## Start Data provided

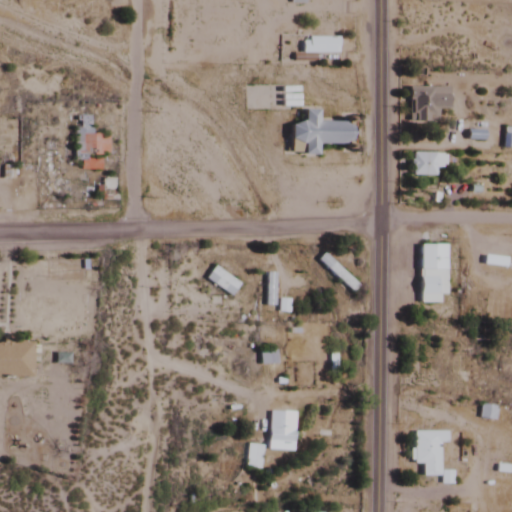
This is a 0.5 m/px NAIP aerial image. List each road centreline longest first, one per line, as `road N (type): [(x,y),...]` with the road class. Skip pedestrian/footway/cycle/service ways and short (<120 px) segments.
road 1 (residential): [(0,234),(511,223)]
road 2 (secondary): [(376,511),(379,0)]
road 3 (residential): [(131,232),(133,0)]
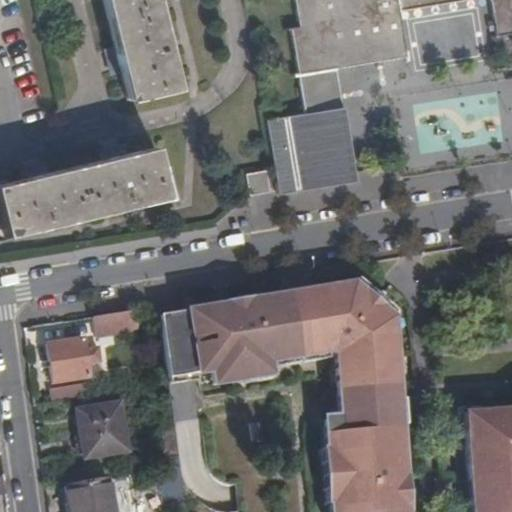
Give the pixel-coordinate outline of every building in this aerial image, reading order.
[(175,88),(153,0),(102,0),(126,100),(175,88)] [(292,0),(297,28),(288,29),(289,33),(398,15),(397,8),(395,0),(488,0),(489,1),(495,0),(292,0)] [(395,0),(397,8),(449,0),(395,0)] [(511,0),(495,0),(489,1),(497,53),(506,52),(503,35),(511,34),(511,0)] [(398,15),(289,33),(297,75),(333,69),(404,56),(398,15)] [(297,75),(301,99),(338,94),(333,69),(297,75)] [(304,114),(264,121),(273,170),(277,195),(338,184),(337,175),(353,172),(338,94),(301,99),(304,114)] [(3,236),(165,197),(153,148),(0,184),(0,230),(1,230),(3,236)] [(269,192),(266,171),(245,173),(248,194),(269,192)] [(337,175),(338,184),(355,181),(353,172),(337,175)] [(360,285),(391,310),(395,305),(364,280),(360,285)] [(168,381),(197,375),(211,373),(213,387),(242,382),(243,382),(242,380),(270,374),(267,364),(271,363),(297,358),(302,357),(328,353),(331,352),(334,357),(338,421),(322,422),(325,451),(325,452),(327,451),(331,504),(328,504),(328,506),(328,511),(406,511),(401,425),(399,399),(397,372),(396,349),(393,312),(391,310),(360,285),(358,284),(254,302),(229,306),(160,318),(168,381)] [(129,313),(93,319),(95,334),(131,328),(129,313)] [(52,384),(88,380),(87,367),(99,364),(96,350),(84,352),(83,340),(45,346),(52,384)] [(328,353),(302,357),(303,364),(330,359),(328,353)] [(299,364),(297,358),(271,363),(273,369),(299,364)] [(243,382),(242,382),(242,386),(271,380),(270,374),(242,380),(243,382)] [(169,385),(169,387),(199,382),(197,375),(168,381),(169,385)] [(399,399),(401,425),(407,425),(405,398),(399,399)] [(125,452),(118,405),(76,412),(83,459),(125,452)] [(511,511),(511,412),(461,415),(466,483),(472,482),(473,500),(467,500),(467,511),(511,511)] [(261,442),(259,424),(250,425),(252,443),(261,442)] [(168,458),(166,448),(152,450),(153,460),(168,458)] [(325,452),(325,451),(319,451),(323,506),(328,506),(328,504),(331,504),(327,451),(325,452)] [(68,511),(133,511),(129,480),(64,490),(68,511)]
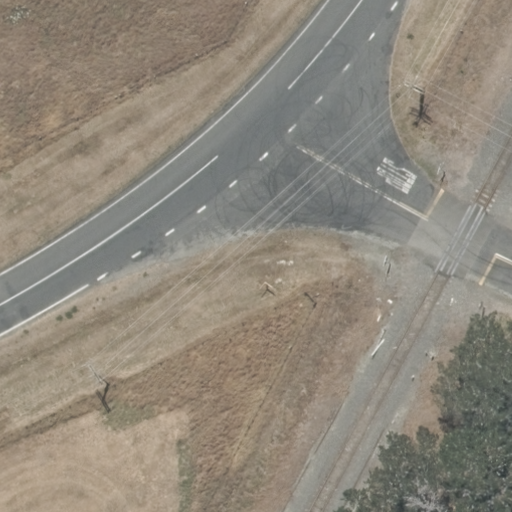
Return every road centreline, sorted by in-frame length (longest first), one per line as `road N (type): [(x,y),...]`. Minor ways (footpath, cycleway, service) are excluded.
road 1 (unclassified): [(0,304),(110,237),(262,115)]
road 2 (unclassified): [(511,259),(425,221),(262,115)]
road 3 (unclassified): [(262,115),(359,0)]
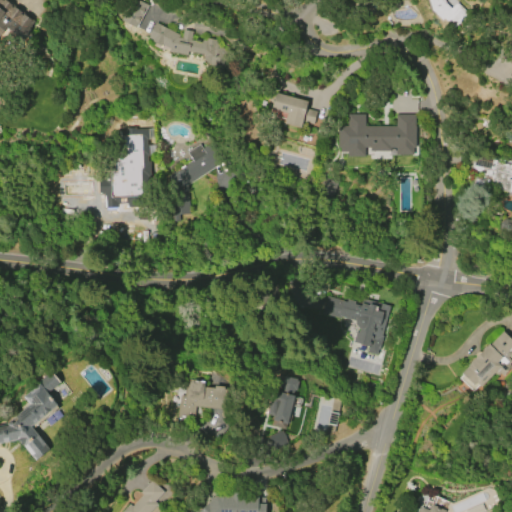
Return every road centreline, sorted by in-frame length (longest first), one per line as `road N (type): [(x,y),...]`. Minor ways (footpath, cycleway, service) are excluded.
road 1 (residential): [(511,289),(331,263),(143,278),(0,262)]
road 2 (residential): [(43,511),(137,451),(185,453),(221,469),(271,474),(383,433)]
road 3 (residential): [(442,180),(434,95),(402,50),(320,50),(276,15),(219,0)]
road 4 (residential): [(433,281),(364,511)]
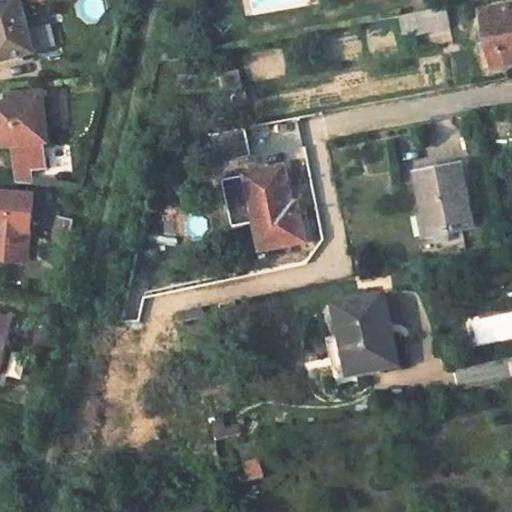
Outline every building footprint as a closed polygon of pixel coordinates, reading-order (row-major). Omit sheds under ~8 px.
[(0,62),(32,56),(19,0),(9,0),(0,2),(0,62)] [(511,4),(484,8),(490,41),(479,42),(484,67),(511,61),(511,4)] [(403,42),(451,36),(448,8),(400,14),(403,42)] [(32,94),(0,95),(0,144),(1,144),(1,172),(19,173),(31,172),(30,144),(33,144),(32,94)] [(286,161),(248,170),(255,210),(265,210),(273,248),(309,239),(302,205),(295,208),(286,161)] [(464,162),(422,171),(434,233),(476,225),(464,162)] [(19,173),(1,172),(1,181),(19,183),(19,173)] [(33,196),(0,191),(0,259),(24,263),(33,196)] [(73,247),(79,221),(61,217),(55,243),(73,247)] [(384,290),(337,299),(342,334),(332,335),(342,383),(357,378),(356,371),(397,364),(384,290)] [(0,356),(9,319),(0,316),(0,356)] [(214,439),(241,437),(240,421),(213,422),(214,439)] [(261,459),(244,461),(247,480),(263,478),(261,459)]
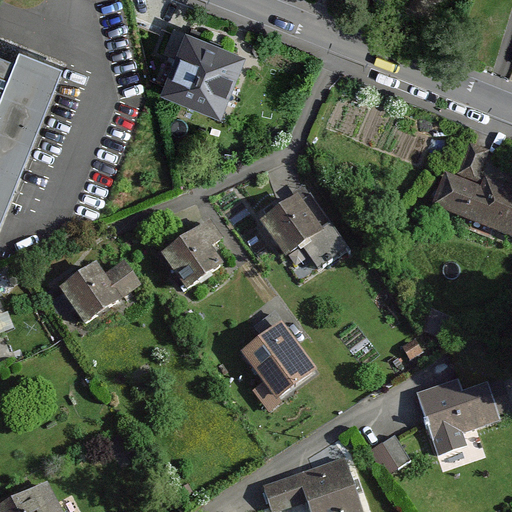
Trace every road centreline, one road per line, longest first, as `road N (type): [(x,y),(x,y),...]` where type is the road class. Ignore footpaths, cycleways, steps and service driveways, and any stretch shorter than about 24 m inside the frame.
road 1 (residential): [(511,106),(239,0)]
road 2 (residential): [(205,511),(454,361)]
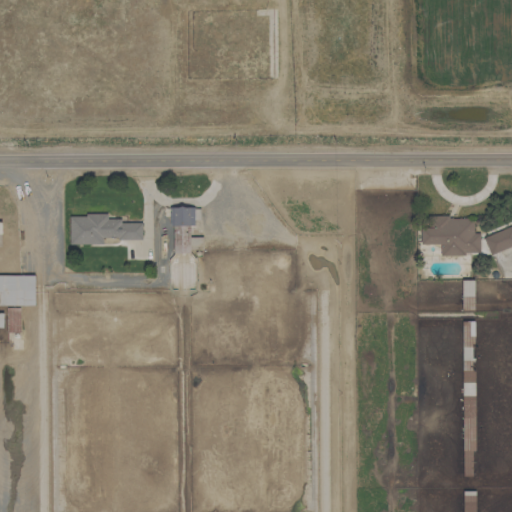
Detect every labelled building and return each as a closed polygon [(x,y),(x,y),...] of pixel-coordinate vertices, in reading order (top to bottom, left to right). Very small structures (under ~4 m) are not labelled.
[(171,253),(191,253),(191,250),(202,250),(202,237),(191,237),(191,220),(199,220),(199,207),(172,207),(171,253)] [(68,215),(69,244),(102,244),(102,239),(141,239),(141,222),(120,223),(120,219),(107,219),(106,214),(68,215)] [(420,244),(440,244),(440,254),(479,254),(479,233),(472,233),(472,217),(430,217),(430,227),(420,227),(420,244)] [(511,246),(511,227),(483,236),(488,254),(511,246)] [(34,276),(0,274),(0,305),(34,306),(34,276)] [(474,280),(462,280),(461,310),(473,310),(474,280)] [(19,308),(6,308),(7,332),(20,332),(19,308)] [(475,511),(475,491),(463,491),(463,511),(475,511)]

## End Data provided

Job: Please extract every line of the material above word for word, leaving out the pictures.

Completed task:
This is a 0.5 m/px NAIP aerial image. List each road centreline longest first, one per line, as `road N (type): [(x,y),...]` with the road class. Skip pedestrian/footway/cycle/service ways and short (<120 px) segments.
road 1 (residential): [(0,234),(511,223)]
road 2 (secondary): [(376,511),(379,0)]
road 3 (residential): [(131,232),(133,0)]
Give the pixel-coordinate outline of every building in this aerial image, reading order.
[(175,88),(153,0),(102,0),(126,100),(175,88)] [(292,0),(297,28),(288,29),(289,33),(398,15),(397,8),(395,0),(488,0),(489,1),(495,0),(292,0)] [(395,0),(397,8),(449,0),(395,0)] [(511,0),(495,0),(489,1),(497,53),(506,52),(503,35),(511,34),(511,0)] [(398,15),(289,33),(297,75),(333,69),(404,56),(398,15)] [(297,75),(301,99),(338,94),(333,69),(297,75)] [(304,114),(264,121),(273,170),(277,195),(338,184),(337,175),(353,172),(338,94),(301,99),(304,114)] [(3,236),(165,197),(153,148),(0,184),(0,230),(1,230),(3,236)] [(269,192),(266,171),(245,173),(248,194),(269,192)] [(337,175),(338,184),(355,181),(353,172),(337,175)] [(360,285),(391,310),(395,305),(364,280),(360,285)] [(168,381),(197,375),(211,373),(213,387),(242,382),(243,382),(242,380),(270,374),(267,364),(271,363),(297,358),(302,357),(328,353),(331,352),(334,357),(338,421),(322,422),(325,451),(325,452),(327,451),(331,504),(328,504),(328,506),(328,511),(406,511),(401,425),(399,399),(397,372),(396,349),(393,312),(391,310),(360,285),(358,284),(254,302),(229,306),(160,318),(168,381)] [(129,313),(93,319),(95,334),(131,328),(129,313)] [(52,384),(88,380),(87,367),(99,364),(96,350),(84,352),(83,340),(45,346),(52,384)] [(328,353),(302,357),(303,364),(330,359),(328,353)] [(299,364),(297,358),(271,363),(273,369),(299,364)] [(243,382),(242,382),(242,386),(271,380),(270,374),(242,380),(243,382)] [(169,385),(169,387),(199,382),(197,375),(168,381),(169,385)] [(399,399),(401,425),(407,425),(405,398),(399,399)] [(125,452),(118,405),(76,412),(83,459),(125,452)] [(511,511),(511,412),(461,415),(466,483),(472,482),(473,500),(467,500),(467,511),(511,511)] [(261,442),(259,424),(250,425),(252,443),(261,442)] [(168,458),(166,448),(152,450),(153,460),(168,458)] [(325,452),(325,451),(319,451),(323,506),(328,506),(328,504),(331,504),(327,451),(325,452)] [(68,511),(133,511),(129,480),(64,490),(68,511)]
Return every road centreline, sorted by in-frame length (longest first), one per line as `road N (type): [(x,y),...]`. Minor ways (footpath, cycleway, service) are excluded.
road 1 (unclassified): [(0,304),(110,237),(262,115)]
road 2 (unclassified): [(511,259),(425,221),(262,115)]
road 3 (unclassified): [(262,115),(359,0)]
Return every road centreline, sorted by in-frame length (longest first), one per line as `road N (type): [(x,y),...]`. Minor ways (footpath, cycleway, service) are excluded.
road 1 (residential): [(511,289),(331,263),(143,278),(0,262)]
road 2 (residential): [(43,511),(137,451),(185,453),(221,469),(271,474),(383,433)]
road 3 (residential): [(442,180),(434,95),(402,50),(320,50),(276,15),(219,0)]
road 4 (residential): [(433,281),(364,511)]
Outline every building footprint as a closed polygon of pixel coordinates, reading-order (row-major). Omit sheds under ~8 px.
[(0,62),(32,56),(19,0),(9,0),(0,2),(0,62)] [(511,4),(484,8),(490,41),(479,42),(484,67),(511,61),(511,4)] [(403,42),(451,36),(448,8),(400,14),(403,42)] [(32,94),(0,95),(0,144),(1,144),(1,172),(19,173),(31,172),(30,144),(33,144),(32,94)] [(286,161),(248,170),(255,210),(265,210),(273,248),(309,239),(302,205),(295,208),(286,161)] [(464,162),(422,171),(434,233),(476,225),(464,162)] [(19,173),(1,172),(1,181),(19,183),(19,173)] [(33,196),(0,191),(0,259),(24,263),(33,196)] [(73,247),(79,221),(61,217),(55,243),(73,247)] [(384,290),(337,299),(342,334),(332,335),(342,383),(357,378),(356,371),(397,364),(384,290)] [(0,356),(9,319),(0,316),(0,356)] [(214,439),(241,437),(240,421),(213,422),(214,439)] [(261,459),(244,461),(247,480),(263,478),(261,459)]
Trace every road centreline, one road per line, longest first, as `road N (type): [(x,y),(x,y),...]` where type is the road class. Ignore footpaths, cycleways, steps and service driveways, and any stretch shorter than about 24 m inside the frame.
road 1 (residential): [(511,106),(239,0)]
road 2 (residential): [(205,511),(454,361)]
Detect every labelled building and return each as a closed polygon [(x,y),(x,y),...] of pixel-coordinate vertices, in reading order (top to bottom, left to right). Very small structures (under ~4 m) are not labelled.
[(171,253),(191,253),(191,250),(202,250),(202,237),(191,237),(191,220),(199,220),(199,207),(172,207),(171,253)] [(68,215),(69,244),(102,244),(102,239),(141,239),(141,222),(120,223),(120,219),(107,219),(106,214),(68,215)] [(420,244),(440,244),(440,254),(479,254),(479,233),(472,233),(472,217),(430,217),(430,227),(420,227),(420,244)] [(511,246),(511,227),(483,236),(488,254),(511,246)] [(34,276),(0,274),(0,305),(34,306),(34,276)] [(474,280),(462,280),(461,310),(473,310),(474,280)] [(19,308),(6,308),(7,332),(20,332),(19,308)] [(475,511),(475,491),(463,491),(463,511),(475,511)]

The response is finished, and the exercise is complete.